YOUR TASK
Your job here is to restate every record exactly, pictures excluded.

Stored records
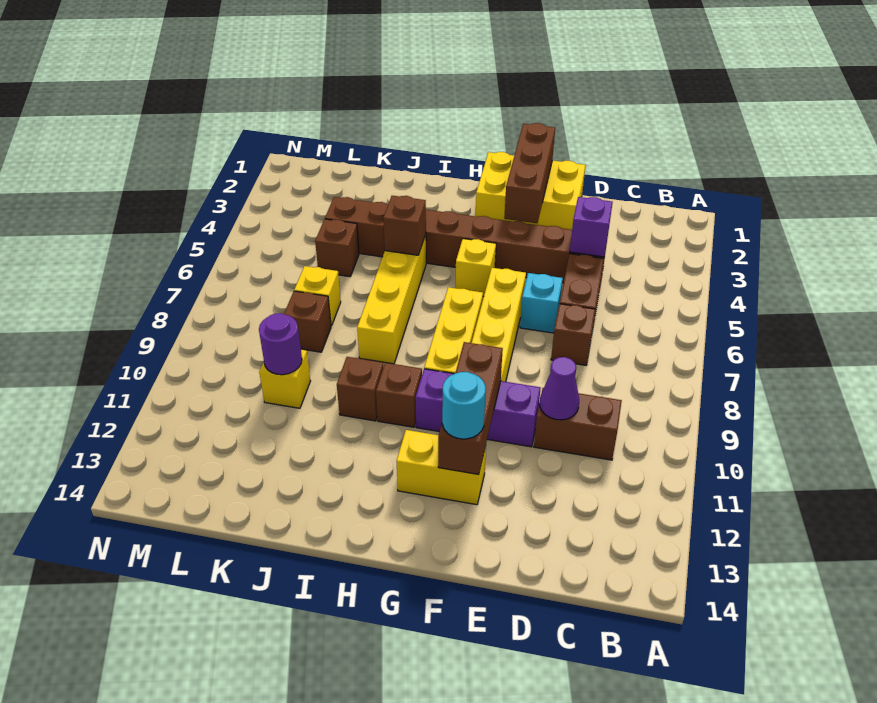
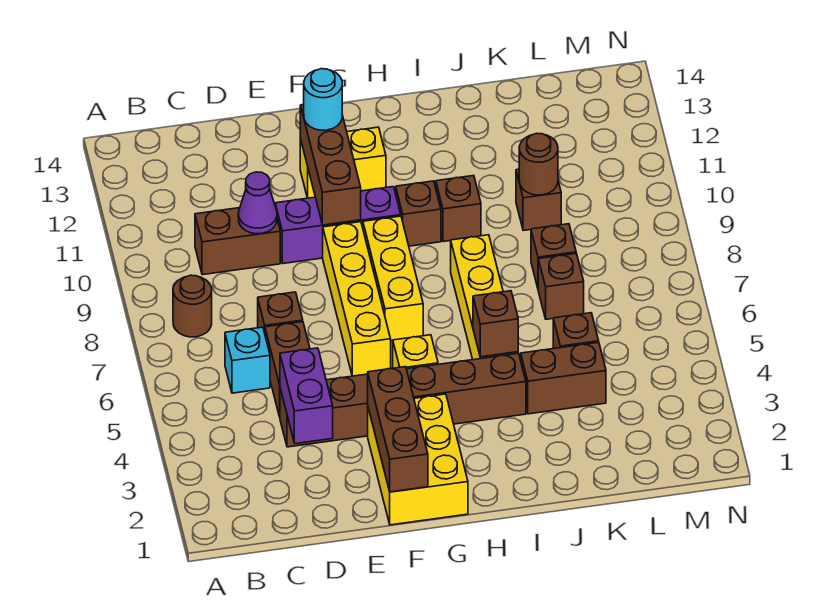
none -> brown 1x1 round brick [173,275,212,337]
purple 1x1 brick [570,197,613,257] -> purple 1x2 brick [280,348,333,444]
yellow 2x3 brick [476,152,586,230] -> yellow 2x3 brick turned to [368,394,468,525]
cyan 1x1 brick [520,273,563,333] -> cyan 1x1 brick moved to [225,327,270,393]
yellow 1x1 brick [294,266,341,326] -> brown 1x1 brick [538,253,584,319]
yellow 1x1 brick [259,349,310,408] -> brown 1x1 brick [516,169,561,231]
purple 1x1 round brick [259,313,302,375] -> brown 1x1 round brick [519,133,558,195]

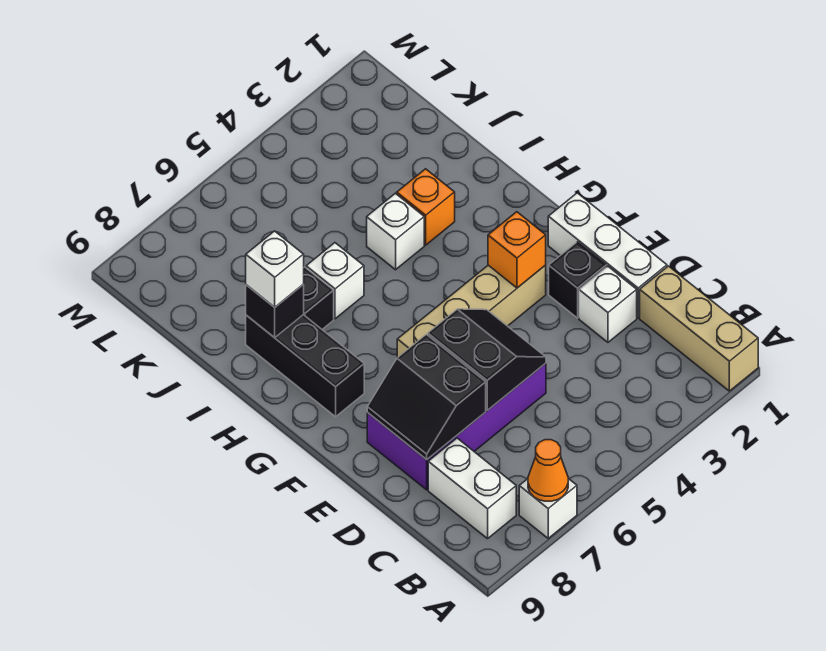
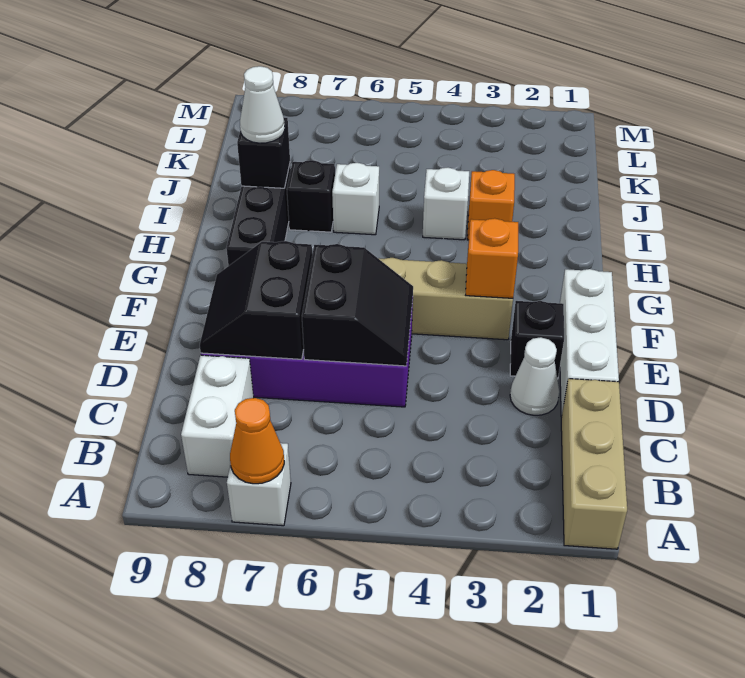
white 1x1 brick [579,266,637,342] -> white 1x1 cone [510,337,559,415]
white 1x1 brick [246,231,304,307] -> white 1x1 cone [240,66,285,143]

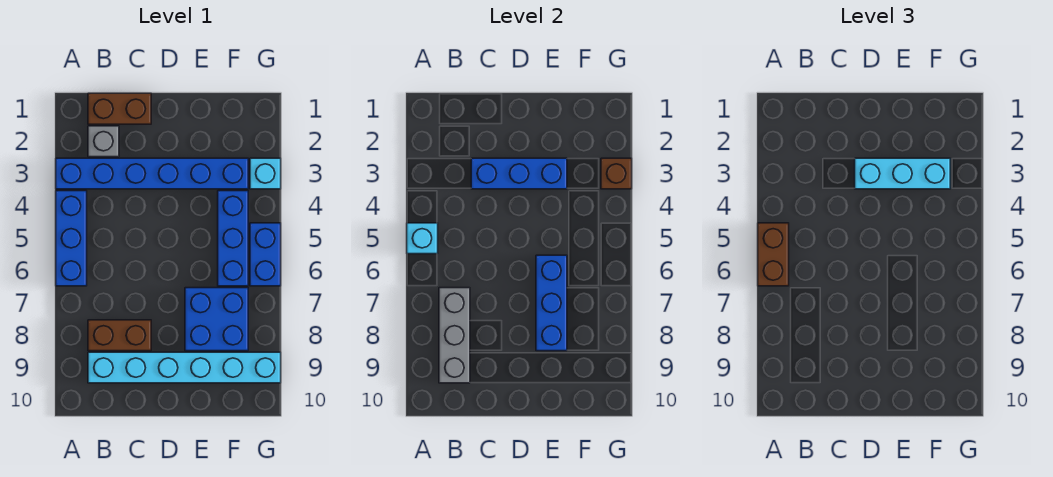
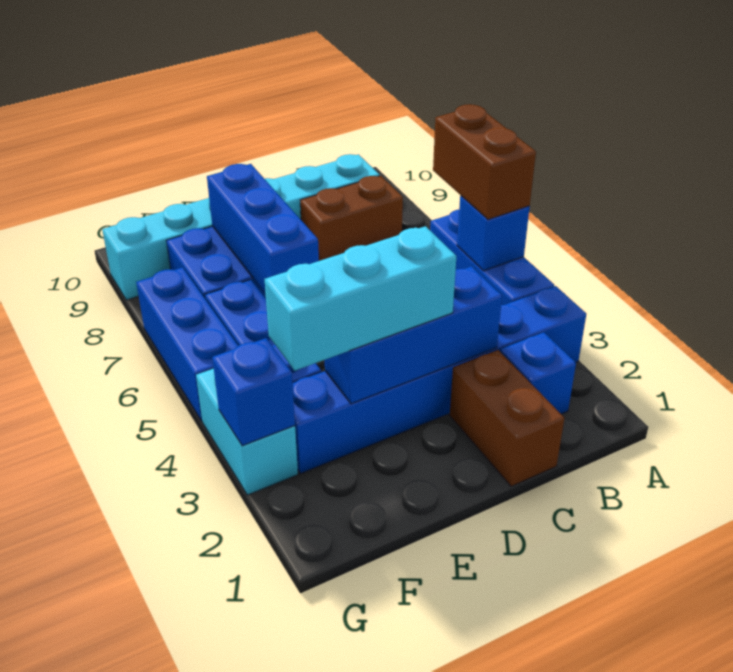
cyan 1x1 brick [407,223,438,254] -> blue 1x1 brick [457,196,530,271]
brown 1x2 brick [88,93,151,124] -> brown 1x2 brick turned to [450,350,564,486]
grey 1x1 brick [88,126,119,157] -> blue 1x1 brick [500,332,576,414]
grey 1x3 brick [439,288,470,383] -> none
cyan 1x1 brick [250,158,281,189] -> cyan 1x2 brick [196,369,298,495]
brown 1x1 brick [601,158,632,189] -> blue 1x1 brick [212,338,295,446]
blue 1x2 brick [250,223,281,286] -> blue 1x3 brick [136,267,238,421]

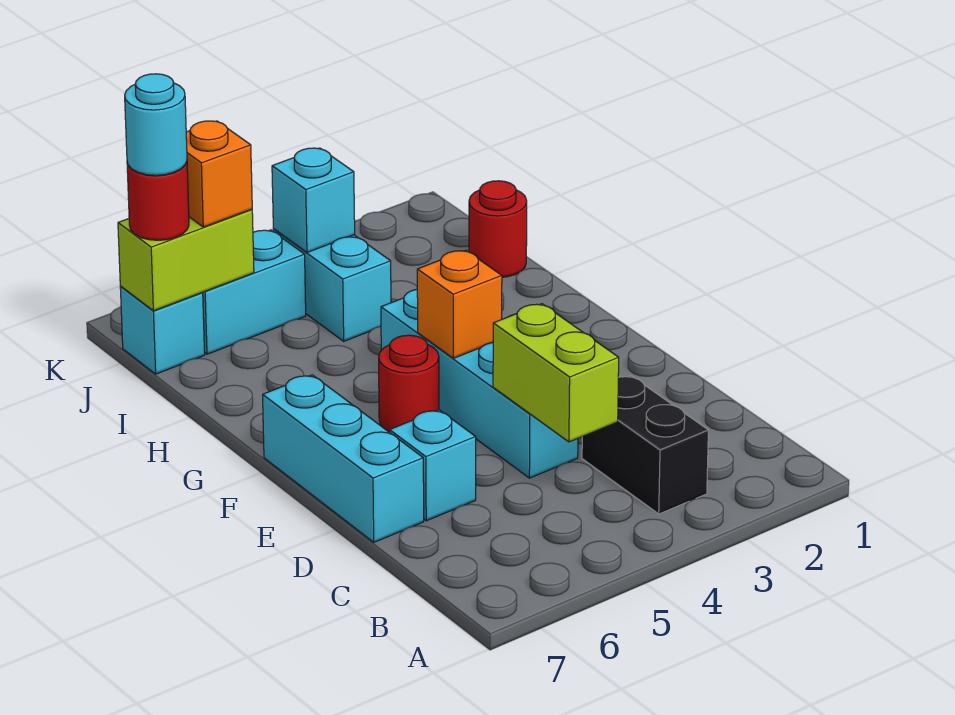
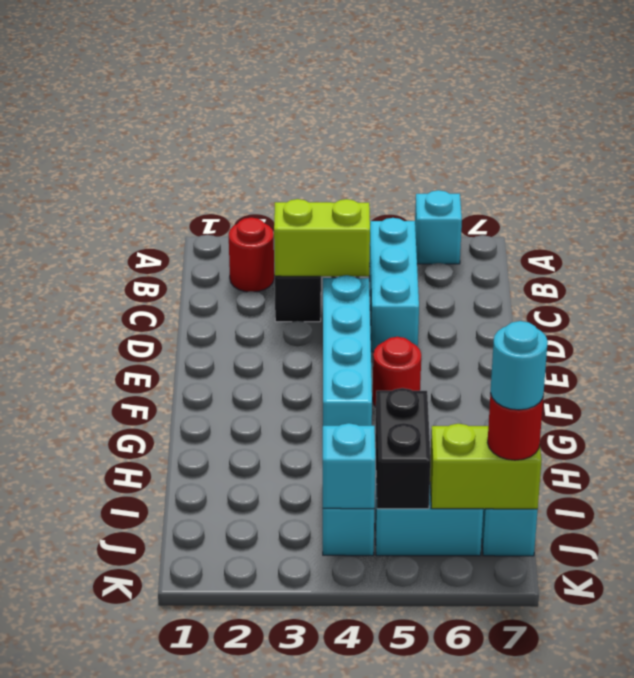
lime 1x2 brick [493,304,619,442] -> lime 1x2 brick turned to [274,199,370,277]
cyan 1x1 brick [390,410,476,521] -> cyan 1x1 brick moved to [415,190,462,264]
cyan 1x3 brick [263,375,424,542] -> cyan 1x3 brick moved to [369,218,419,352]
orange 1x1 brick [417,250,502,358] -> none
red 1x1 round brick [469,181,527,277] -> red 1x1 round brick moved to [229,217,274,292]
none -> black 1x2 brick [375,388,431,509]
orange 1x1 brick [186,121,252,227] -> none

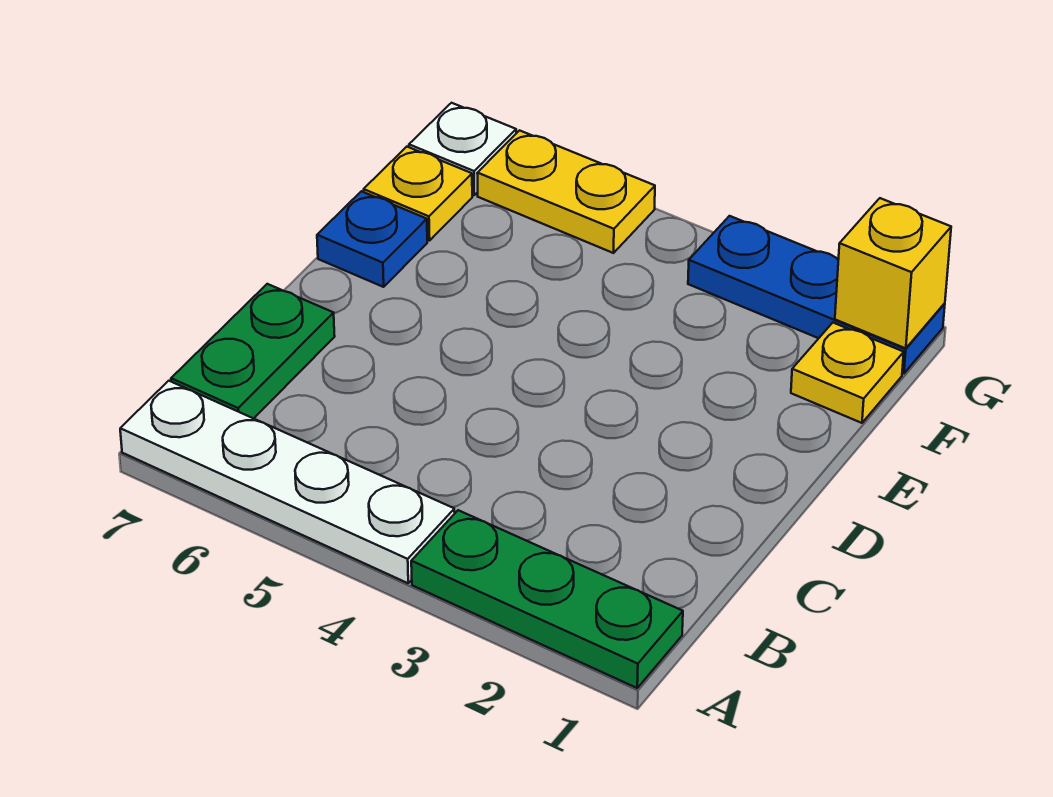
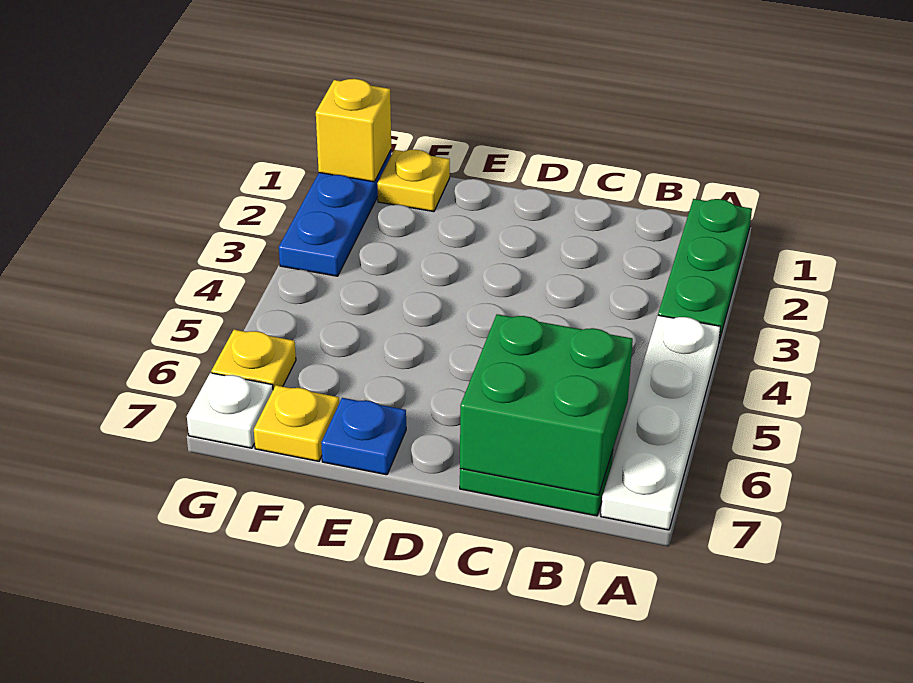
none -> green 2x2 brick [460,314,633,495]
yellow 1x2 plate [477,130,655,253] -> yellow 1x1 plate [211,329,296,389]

SOLUTION FOR THIS TASK
none -> brown 1x1 round brick [173,275,212,337]
purple 1x1 brick [570,197,613,257] -> purple 1x2 brick [280,348,333,444]
yellow 2x3 brick [476,152,586,230] -> yellow 2x3 brick turned to [368,394,468,525]
cyan 1x1 brick [520,273,563,333] -> cyan 1x1 brick moved to [225,327,270,393]
yellow 1x1 brick [294,266,341,326] -> brown 1x1 brick [538,253,584,319]
yellow 1x1 brick [259,349,310,408] -> brown 1x1 brick [516,169,561,231]
purple 1x1 round brick [259,313,302,375] -> brown 1x1 round brick [519,133,558,195]

white 1x1 brick [579,266,637,342] -> white 1x1 cone [510,337,559,415]
white 1x1 brick [246,231,304,307] -> white 1x1 cone [240,66,285,143]

cyan 1x1 brick [407,223,438,254] -> blue 1x1 brick [457,196,530,271]
brown 1x2 brick [88,93,151,124] -> brown 1x2 brick turned to [450,350,564,486]
grey 1x1 brick [88,126,119,157] -> blue 1x1 brick [500,332,576,414]
grey 1x3 brick [439,288,470,383] -> none
cyan 1x1 brick [250,158,281,189] -> cyan 1x2 brick [196,369,298,495]
brown 1x1 brick [601,158,632,189] -> blue 1x1 brick [212,338,295,446]
blue 1x2 brick [250,223,281,286] -> blue 1x3 brick [136,267,238,421]

lime 1x2 brick [493,304,619,442] -> lime 1x2 brick turned to [274,199,370,277]
cyan 1x1 brick [390,410,476,521] -> cyan 1x1 brick moved to [415,190,462,264]
cyan 1x3 brick [263,375,424,542] -> cyan 1x3 brick moved to [369,218,419,352]
orange 1x1 brick [417,250,502,358] -> none
red 1x1 round brick [469,181,527,277] -> red 1x1 round brick moved to [229,217,274,292]
none -> black 1x2 brick [375,388,431,509]
orange 1x1 brick [186,121,252,227] -> none

none -> green 2x2 brick [460,314,633,495]
yellow 1x2 plate [477,130,655,253] -> yellow 1x1 plate [211,329,296,389]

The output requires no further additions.